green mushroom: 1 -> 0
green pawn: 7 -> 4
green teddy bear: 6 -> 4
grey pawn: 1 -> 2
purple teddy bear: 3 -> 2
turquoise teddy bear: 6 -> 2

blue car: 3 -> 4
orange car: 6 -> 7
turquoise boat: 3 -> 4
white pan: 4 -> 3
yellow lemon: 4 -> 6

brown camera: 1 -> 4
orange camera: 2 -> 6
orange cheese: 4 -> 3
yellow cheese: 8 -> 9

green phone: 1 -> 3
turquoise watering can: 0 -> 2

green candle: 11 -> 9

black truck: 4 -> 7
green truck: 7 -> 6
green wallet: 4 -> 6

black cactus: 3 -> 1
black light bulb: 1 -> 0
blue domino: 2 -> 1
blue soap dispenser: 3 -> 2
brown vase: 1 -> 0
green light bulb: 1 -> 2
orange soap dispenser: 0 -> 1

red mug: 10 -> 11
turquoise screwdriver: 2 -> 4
____
WHAT YOU HAVE TO DO ▸
Restate precisely, and with nothing added, the lines from the one with "orange camera: 2 -> 6" through the final line of the material.

SOLVED PROBLEM ▸
orange camera: 2 -> 6
orange cheese: 4 -> 3
yellow cheese: 8 -> 9

green phone: 1 -> 3
turquoise watering can: 0 -> 2

green candle: 11 -> 9

black truck: 4 -> 7
green truck: 7 -> 6
green wallet: 4 -> 6

black cactus: 3 -> 1
black light bulb: 1 -> 0
blue domino: 2 -> 1
blue soap dispenser: 3 -> 2
brown vase: 1 -> 0
green light bulb: 1 -> 2
orange soap dispenser: 0 -> 1

red mug: 10 -> 11
turquoise screwdriver: 2 -> 4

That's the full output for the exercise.